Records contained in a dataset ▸
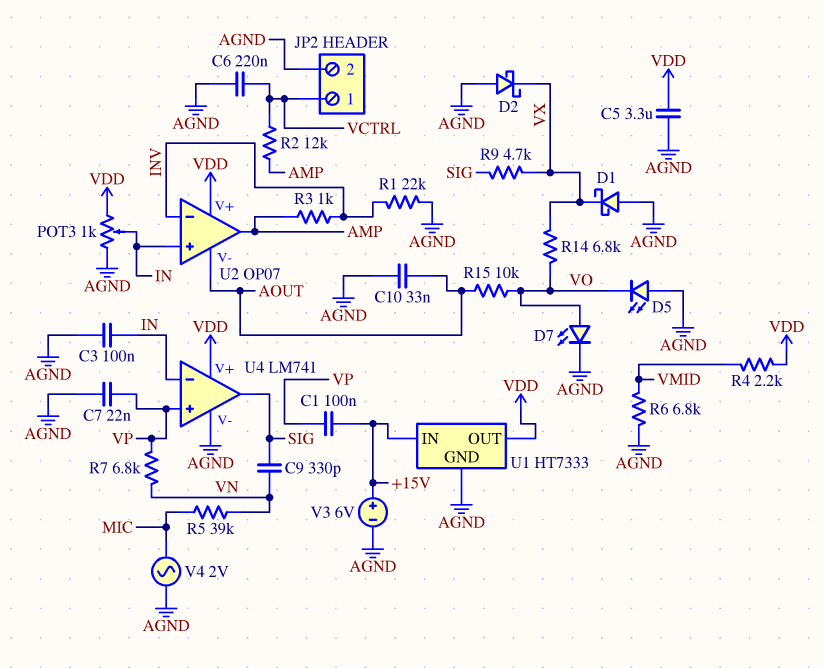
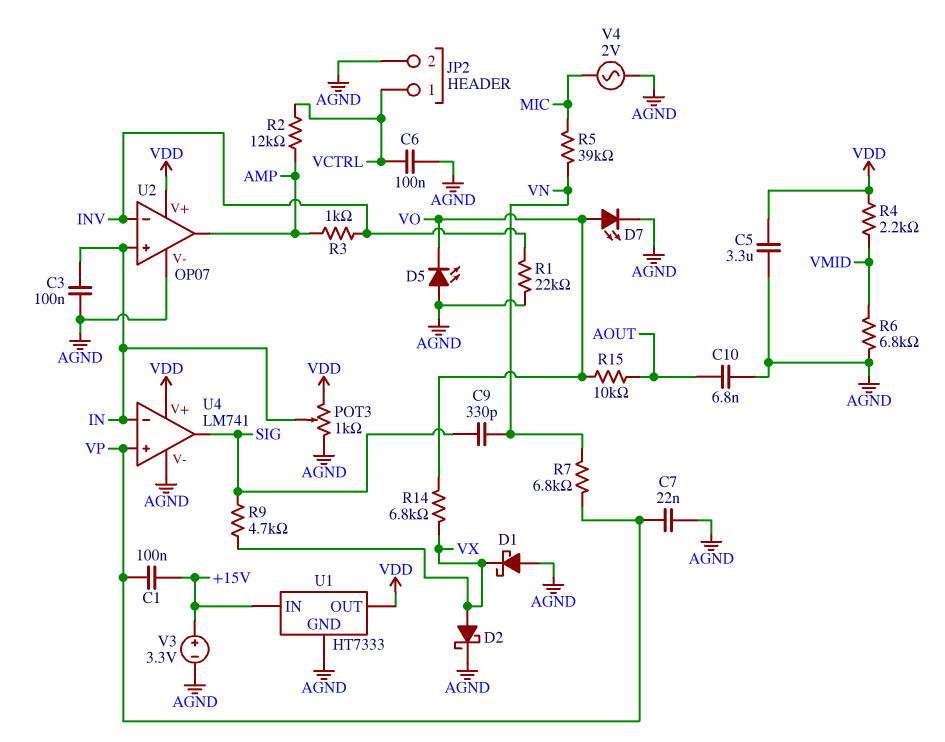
C6: 220nF (AGND, VCTRL) -> 100nF (AGND, VCTRL)
C10: 33nF (AGND, AOUT) -> 6.8nF (AGND, AOUT)
D2: schottky (A AGND, K VX) -> schottky (A VX, K AGND)
U2 pin V-: AOUT -> AGND
V3: 6V (plus +15V, minus AGND) -> 3.3V (plus +15V, minus AGND)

Exercise goal ▸
All of the data is to be returned exactly, with no pictures included.

Answer for the task ▸
C6: 220nF (AGND, VCTRL) -> 100nF (AGND, VCTRL)
C10: 33nF (AGND, AOUT) -> 6.8nF (AGND, AOUT)
D2: schottky (A AGND, K VX) -> schottky (A VX, K AGND)
U2 pin V-: AOUT -> AGND
V3: 6V (plus +15V, minus AGND) -> 3.3V (plus +15V, minus AGND)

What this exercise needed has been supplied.